DATA SHOWN |
■ ■ ■ ■ ■

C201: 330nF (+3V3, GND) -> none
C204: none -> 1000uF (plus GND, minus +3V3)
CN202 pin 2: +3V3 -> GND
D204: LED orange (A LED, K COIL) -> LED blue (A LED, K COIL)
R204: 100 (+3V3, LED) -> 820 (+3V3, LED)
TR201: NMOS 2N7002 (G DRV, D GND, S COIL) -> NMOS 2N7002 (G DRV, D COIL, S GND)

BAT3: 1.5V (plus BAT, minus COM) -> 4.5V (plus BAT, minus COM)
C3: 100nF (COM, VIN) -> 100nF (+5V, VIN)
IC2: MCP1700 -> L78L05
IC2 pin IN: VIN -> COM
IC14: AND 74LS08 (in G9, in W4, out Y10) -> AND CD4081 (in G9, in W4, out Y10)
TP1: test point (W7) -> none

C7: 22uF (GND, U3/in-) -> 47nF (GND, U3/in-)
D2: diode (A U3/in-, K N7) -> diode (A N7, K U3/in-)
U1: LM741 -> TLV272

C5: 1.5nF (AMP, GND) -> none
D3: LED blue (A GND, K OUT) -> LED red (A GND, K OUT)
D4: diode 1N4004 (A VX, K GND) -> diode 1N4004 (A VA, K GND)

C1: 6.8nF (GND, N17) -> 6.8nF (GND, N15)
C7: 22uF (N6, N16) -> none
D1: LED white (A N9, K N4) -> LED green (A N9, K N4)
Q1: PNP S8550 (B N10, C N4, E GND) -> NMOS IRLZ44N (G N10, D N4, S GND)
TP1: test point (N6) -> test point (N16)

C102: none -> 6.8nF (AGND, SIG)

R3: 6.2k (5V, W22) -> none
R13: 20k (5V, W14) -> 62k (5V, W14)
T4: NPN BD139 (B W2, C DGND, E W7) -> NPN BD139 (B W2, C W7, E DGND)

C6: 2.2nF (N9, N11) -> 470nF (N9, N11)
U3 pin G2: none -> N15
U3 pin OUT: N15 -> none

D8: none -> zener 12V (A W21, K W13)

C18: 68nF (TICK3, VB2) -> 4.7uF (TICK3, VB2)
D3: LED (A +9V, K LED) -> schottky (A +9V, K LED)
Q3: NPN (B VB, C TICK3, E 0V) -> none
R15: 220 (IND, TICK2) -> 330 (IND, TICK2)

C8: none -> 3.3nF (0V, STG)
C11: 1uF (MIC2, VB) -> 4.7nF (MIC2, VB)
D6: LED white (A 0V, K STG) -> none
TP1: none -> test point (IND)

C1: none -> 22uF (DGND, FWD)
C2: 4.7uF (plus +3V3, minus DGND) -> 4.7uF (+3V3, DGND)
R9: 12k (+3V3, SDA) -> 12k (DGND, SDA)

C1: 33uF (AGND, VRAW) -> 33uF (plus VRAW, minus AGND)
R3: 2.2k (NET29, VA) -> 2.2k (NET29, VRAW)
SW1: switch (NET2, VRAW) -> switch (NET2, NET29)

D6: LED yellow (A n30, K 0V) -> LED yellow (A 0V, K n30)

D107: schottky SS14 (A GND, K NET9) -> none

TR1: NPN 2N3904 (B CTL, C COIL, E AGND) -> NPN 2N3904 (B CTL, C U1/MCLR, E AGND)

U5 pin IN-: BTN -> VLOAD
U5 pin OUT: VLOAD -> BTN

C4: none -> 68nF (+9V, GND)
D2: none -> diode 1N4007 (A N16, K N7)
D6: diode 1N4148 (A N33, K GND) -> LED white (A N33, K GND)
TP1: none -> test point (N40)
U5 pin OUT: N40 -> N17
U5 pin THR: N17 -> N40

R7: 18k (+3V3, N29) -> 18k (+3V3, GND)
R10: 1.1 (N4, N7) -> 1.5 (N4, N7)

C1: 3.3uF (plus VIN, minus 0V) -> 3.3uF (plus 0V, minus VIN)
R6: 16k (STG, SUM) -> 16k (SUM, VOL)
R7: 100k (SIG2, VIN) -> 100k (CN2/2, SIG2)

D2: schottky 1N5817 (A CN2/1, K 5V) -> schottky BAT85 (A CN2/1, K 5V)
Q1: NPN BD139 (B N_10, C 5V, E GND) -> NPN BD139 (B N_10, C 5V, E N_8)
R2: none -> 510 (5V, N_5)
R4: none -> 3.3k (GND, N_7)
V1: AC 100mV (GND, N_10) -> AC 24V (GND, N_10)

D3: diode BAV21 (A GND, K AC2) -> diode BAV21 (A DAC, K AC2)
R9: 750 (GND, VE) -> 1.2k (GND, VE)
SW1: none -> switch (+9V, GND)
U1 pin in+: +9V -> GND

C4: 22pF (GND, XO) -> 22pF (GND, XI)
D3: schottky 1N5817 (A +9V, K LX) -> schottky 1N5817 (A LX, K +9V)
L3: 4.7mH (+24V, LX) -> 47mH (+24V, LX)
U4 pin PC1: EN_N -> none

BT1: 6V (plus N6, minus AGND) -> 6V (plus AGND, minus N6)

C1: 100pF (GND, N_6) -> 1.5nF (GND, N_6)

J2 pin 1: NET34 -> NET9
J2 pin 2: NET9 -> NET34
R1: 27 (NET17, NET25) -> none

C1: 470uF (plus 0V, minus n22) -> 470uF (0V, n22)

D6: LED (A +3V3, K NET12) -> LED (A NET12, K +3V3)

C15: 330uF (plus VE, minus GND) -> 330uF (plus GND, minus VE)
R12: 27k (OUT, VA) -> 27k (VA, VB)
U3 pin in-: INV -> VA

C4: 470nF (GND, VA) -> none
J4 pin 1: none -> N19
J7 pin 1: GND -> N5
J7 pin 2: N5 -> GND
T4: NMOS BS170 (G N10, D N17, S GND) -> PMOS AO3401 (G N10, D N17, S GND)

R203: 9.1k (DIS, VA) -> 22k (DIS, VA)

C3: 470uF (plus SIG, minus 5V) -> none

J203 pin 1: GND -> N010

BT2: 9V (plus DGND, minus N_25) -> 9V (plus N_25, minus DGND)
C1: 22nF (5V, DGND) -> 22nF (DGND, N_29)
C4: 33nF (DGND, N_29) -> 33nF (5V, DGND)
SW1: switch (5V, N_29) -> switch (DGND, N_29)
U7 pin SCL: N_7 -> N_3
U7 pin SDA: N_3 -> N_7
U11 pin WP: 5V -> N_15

■ ■ ■ ■ ■

Copy out the range of lines above starting at the line with "R7: 100k (SIG2, VIN) -> 100k (CN2/2, SIG2)" and ending at the line with "U3 pin in-: INV -> VA", exactly and including both.

R7: 100k (SIG2, VIN) -> 100k (CN2/2, SIG2)

D2: schottky 1N5817 (A CN2/1, K 5V) -> schottky BAT85 (A CN2/1, K 5V)
Q1: NPN BD139 (B N_10, C 5V, E GND) -> NPN BD139 (B N_10, C 5V, E N_8)
R2: none -> 510 (5V, N_5)
R4: none -> 3.3k (GND, N_7)
V1: AC 100mV (GND, N_10) -> AC 24V (GND, N_10)

D3: diode BAV21 (A GND, K AC2) -> diode BAV21 (A DAC, K AC2)
R9: 750 (GND, VE) -> 1.2k (GND, VE)
SW1: none -> switch (+9V, GND)
U1 pin in+: +9V -> GND

C4: 22pF (GND, XO) -> 22pF (GND, XI)
D3: schottky 1N5817 (A +9V, K LX) -> schottky 1N5817 (A LX, K +9V)
L3: 4.7mH (+24V, LX) -> 47mH (+24V, LX)
U4 pin PC1: EN_N -> none

BT1: 6V (plus N6, minus AGND) -> 6V (plus AGND, minus N6)

C1: 100pF (GND, N_6) -> 1.5nF (GND, N_6)

J2 pin 1: NET34 -> NET9
J2 pin 2: NET9 -> NET34
R1: 27 (NET17, NET25) -> none

C1: 470uF (plus 0V, minus n22) -> 470uF (0V, n22)

D6: LED (A +3V3, K NET12) -> LED (A NET12, K +3V3)

C15: 330uF (plus VE, minus GND) -> 330uF (plus GND, minus VE)
R12: 27k (OUT, VA) -> 27k (VA, VB)
U3 pin in-: INV -> VA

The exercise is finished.